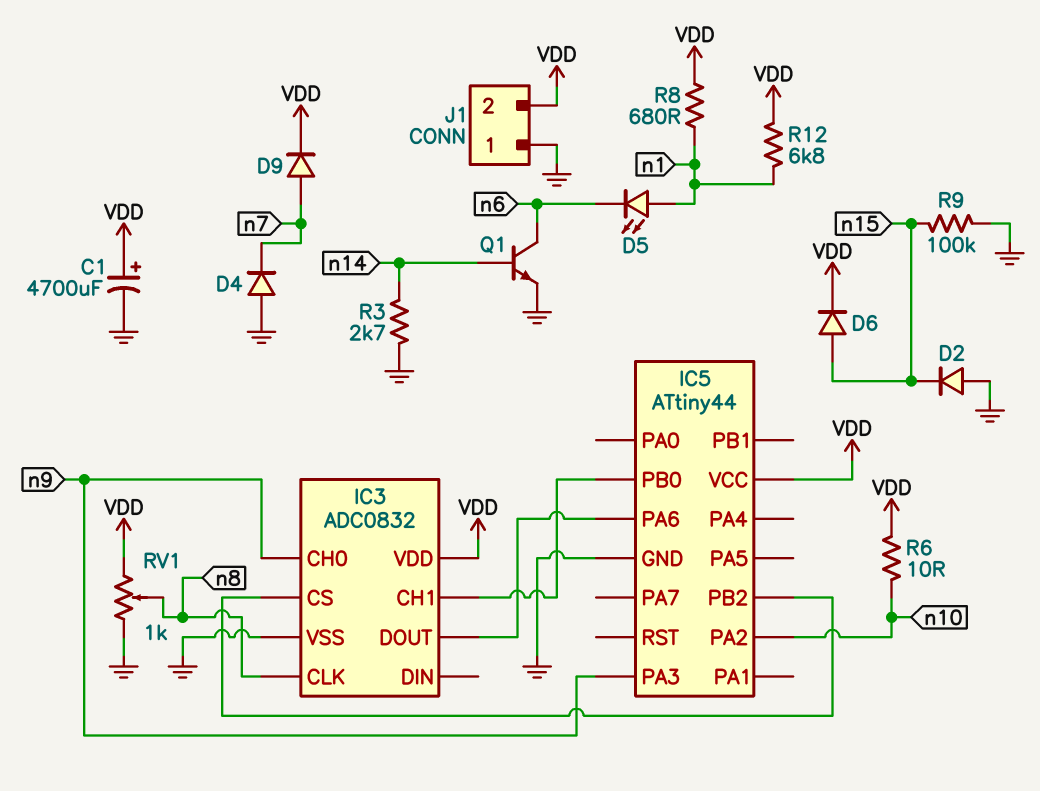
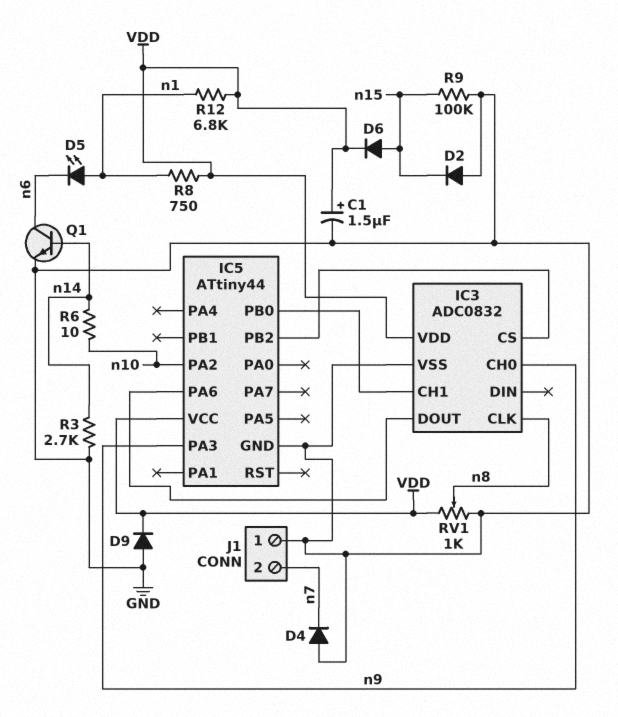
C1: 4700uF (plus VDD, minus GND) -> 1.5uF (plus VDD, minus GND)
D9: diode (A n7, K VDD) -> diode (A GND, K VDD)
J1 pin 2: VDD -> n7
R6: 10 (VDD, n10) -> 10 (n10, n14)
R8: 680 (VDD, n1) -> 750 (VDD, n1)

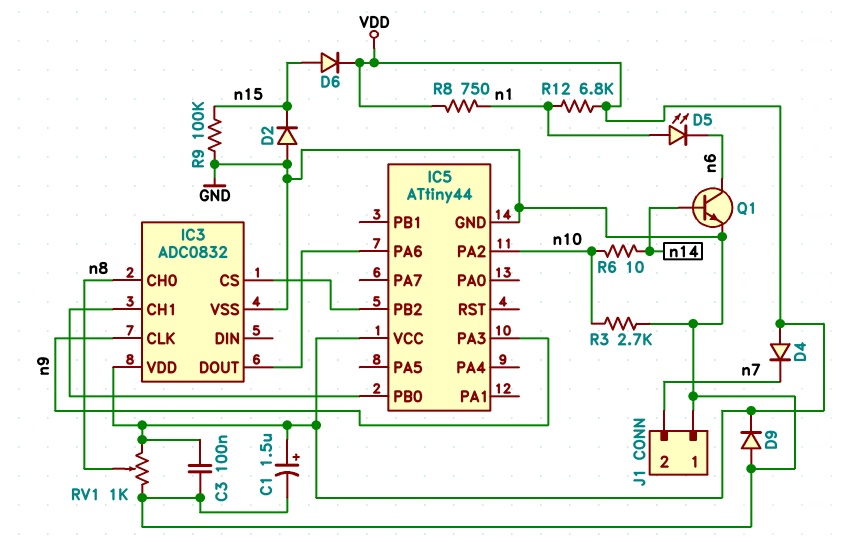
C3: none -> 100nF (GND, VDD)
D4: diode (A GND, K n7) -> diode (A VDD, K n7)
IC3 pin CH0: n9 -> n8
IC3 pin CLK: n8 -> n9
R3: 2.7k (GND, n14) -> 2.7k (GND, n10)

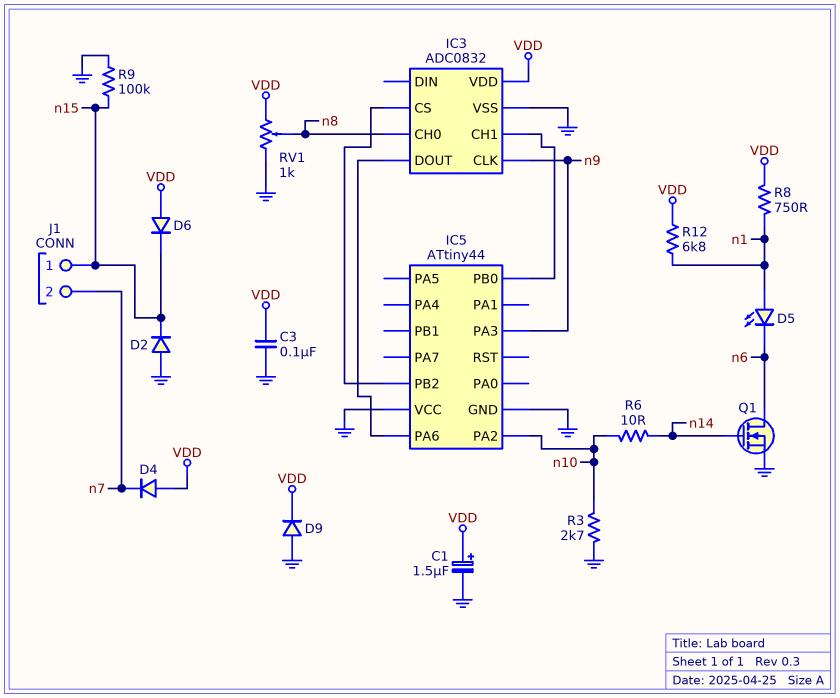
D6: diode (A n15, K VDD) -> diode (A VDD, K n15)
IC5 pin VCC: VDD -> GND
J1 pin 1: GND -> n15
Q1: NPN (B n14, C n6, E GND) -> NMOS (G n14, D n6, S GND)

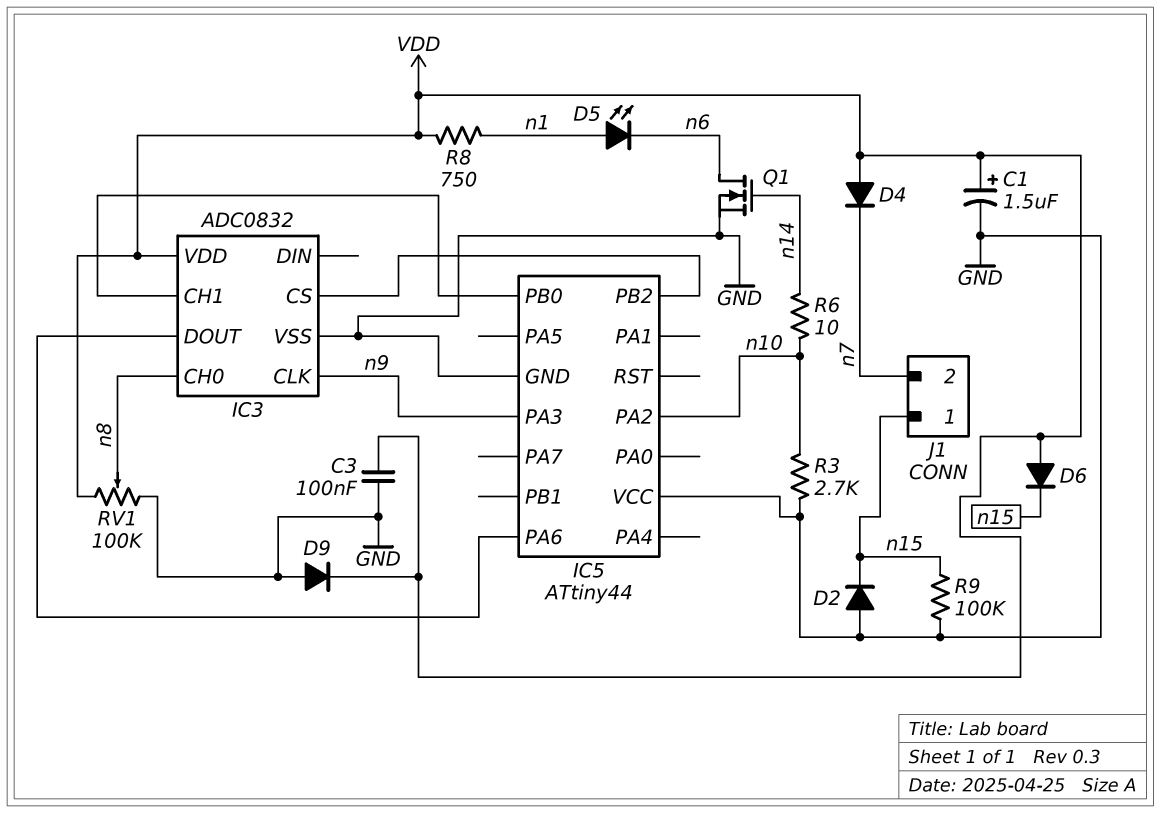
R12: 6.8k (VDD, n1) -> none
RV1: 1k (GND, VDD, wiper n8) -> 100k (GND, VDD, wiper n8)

════════

About this exercise => Exact text is required for the lines from the one with "R8: 680 (VDD, n1) -> 750 (VDD, n1)" through the last line of the entries, both included. Omit pictures.

Expected output =>
R8: 680 (VDD, n1) -> 750 (VDD, n1)

C3: none -> 100nF (GND, VDD)
D4: diode (A GND, K n7) -> diode (A VDD, K n7)
IC3 pin CH0: n9 -> n8
IC3 pin CLK: n8 -> n9
R3: 2.7k (GND, n14) -> 2.7k (GND, n10)

D6: diode (A n15, K VDD) -> diode (A VDD, K n15)
IC5 pin VCC: VDD -> GND
J1 pin 1: GND -> n15
Q1: NPN (B n14, C n6, E GND) -> NMOS (G n14, D n6, S GND)

R12: 6.8k (VDD, n1) -> none
RV1: 1k (GND, VDD, wiper n8) -> 100k (GND, VDD, wiper n8)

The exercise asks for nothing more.